=== Begin Enclosure ===
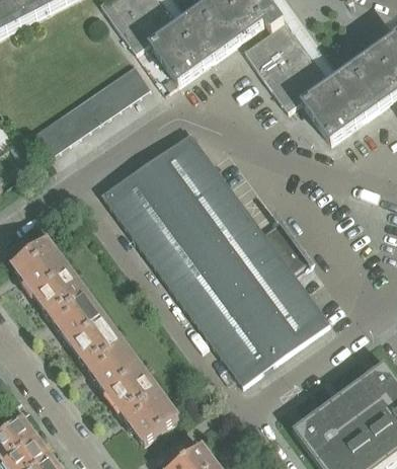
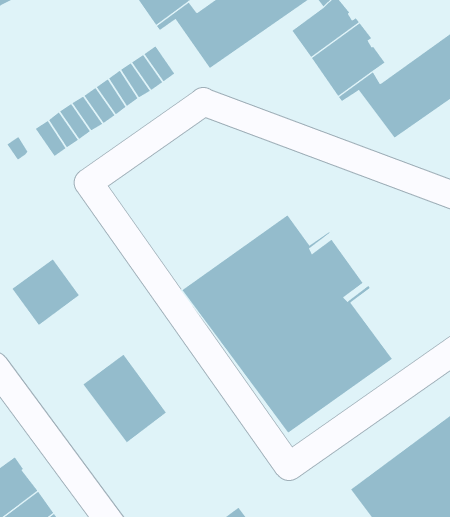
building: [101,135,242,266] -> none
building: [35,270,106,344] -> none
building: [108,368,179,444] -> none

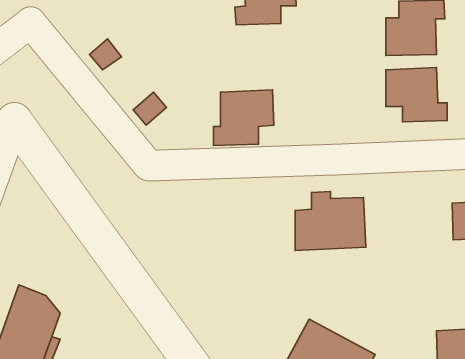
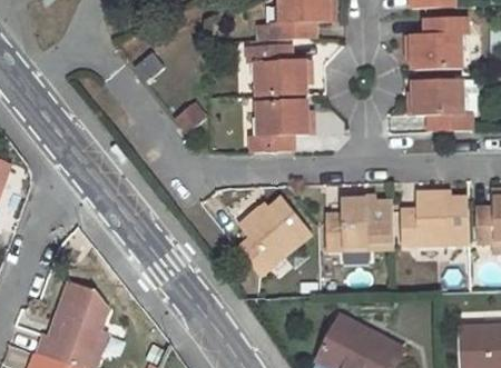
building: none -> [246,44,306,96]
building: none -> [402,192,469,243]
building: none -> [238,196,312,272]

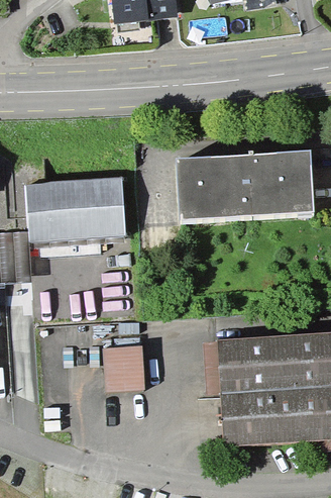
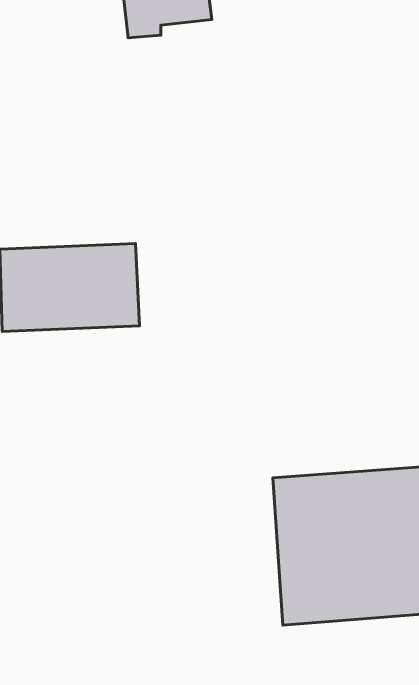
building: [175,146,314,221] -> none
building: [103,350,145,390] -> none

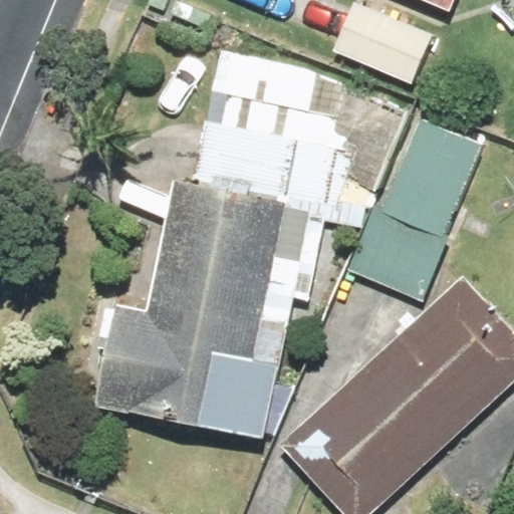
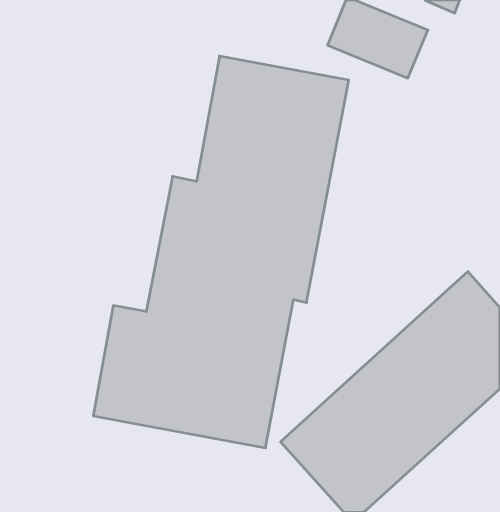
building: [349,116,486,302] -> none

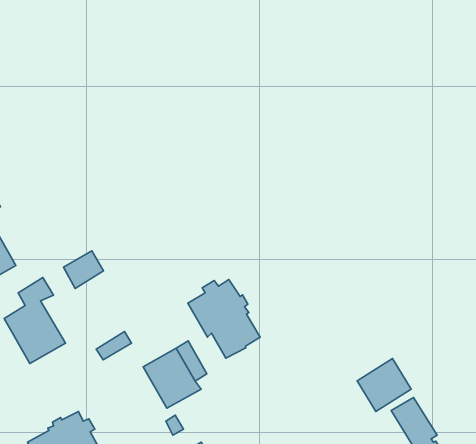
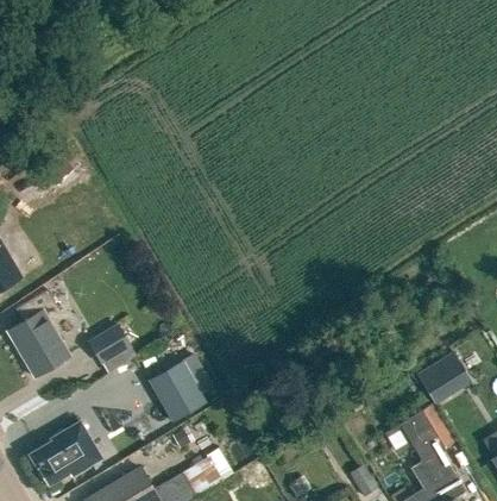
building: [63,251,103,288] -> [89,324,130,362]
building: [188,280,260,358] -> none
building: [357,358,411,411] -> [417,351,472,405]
=== End Enclosure ===
• **DESCRIPTION OF THE TASK**: Everything from the line with "building: [108,368,179,444] -> none" through the last line above must be repeated exactly, except the pictures.

• **YOUR SOLUTION**:
building: [108,368,179,444] -> none

building: none -> [246,44,306,96]
building: none -> [402,192,469,243]
building: none -> [238,196,312,272]

building: [175,146,314,221] -> none
building: [103,350,145,390] -> none

building: [349,116,486,302] -> none

building: [63,251,103,288] -> [89,324,130,362]
building: [188,280,260,358] -> none
building: [357,358,411,411] -> [417,351,472,405]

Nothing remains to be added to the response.